>> BEGIN

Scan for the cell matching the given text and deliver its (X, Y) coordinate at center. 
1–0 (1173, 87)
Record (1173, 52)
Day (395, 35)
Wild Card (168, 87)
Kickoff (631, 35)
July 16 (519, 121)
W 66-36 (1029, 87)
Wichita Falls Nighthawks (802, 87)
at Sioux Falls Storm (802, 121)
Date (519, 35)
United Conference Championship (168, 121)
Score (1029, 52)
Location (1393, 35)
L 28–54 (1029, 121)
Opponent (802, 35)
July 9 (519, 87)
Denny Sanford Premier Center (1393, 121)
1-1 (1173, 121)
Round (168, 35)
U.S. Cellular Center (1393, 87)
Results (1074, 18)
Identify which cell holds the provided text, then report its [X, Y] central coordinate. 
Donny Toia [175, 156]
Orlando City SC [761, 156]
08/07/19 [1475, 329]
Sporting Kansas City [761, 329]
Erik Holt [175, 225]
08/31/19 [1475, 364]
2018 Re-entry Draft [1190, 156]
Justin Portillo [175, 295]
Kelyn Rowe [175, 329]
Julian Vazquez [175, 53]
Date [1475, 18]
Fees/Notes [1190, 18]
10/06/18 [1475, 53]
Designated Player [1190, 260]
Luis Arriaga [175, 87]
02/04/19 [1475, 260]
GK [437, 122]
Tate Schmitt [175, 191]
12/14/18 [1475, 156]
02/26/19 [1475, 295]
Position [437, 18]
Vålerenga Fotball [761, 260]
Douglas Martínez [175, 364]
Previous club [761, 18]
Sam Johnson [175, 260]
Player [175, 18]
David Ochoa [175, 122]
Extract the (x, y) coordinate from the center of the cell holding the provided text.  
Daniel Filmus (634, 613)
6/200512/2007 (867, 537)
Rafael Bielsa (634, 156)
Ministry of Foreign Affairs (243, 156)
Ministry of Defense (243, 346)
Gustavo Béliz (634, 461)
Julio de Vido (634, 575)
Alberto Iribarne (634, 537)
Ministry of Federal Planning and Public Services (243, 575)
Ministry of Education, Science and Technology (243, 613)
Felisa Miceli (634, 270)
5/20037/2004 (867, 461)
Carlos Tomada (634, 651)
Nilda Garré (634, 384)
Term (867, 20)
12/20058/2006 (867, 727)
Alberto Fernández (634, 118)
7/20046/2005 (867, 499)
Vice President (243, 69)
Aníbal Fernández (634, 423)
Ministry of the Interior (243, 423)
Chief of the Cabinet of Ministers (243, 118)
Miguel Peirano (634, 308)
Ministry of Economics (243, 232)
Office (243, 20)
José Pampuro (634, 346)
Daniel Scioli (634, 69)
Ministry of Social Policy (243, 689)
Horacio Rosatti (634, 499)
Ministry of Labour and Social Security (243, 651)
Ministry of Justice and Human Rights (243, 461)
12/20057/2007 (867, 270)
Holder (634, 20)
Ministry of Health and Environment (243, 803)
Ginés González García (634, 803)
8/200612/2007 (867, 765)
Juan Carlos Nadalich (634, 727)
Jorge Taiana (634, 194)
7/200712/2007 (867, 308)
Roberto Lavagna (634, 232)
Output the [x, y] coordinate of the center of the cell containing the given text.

>> END

■ **STATED EXERCISE**
Which lines of the material contain the string "Player"? Gather every one of them.

■ **RESULT OF THE TASK**
Designated Player [1190, 260]
Player [175, 18]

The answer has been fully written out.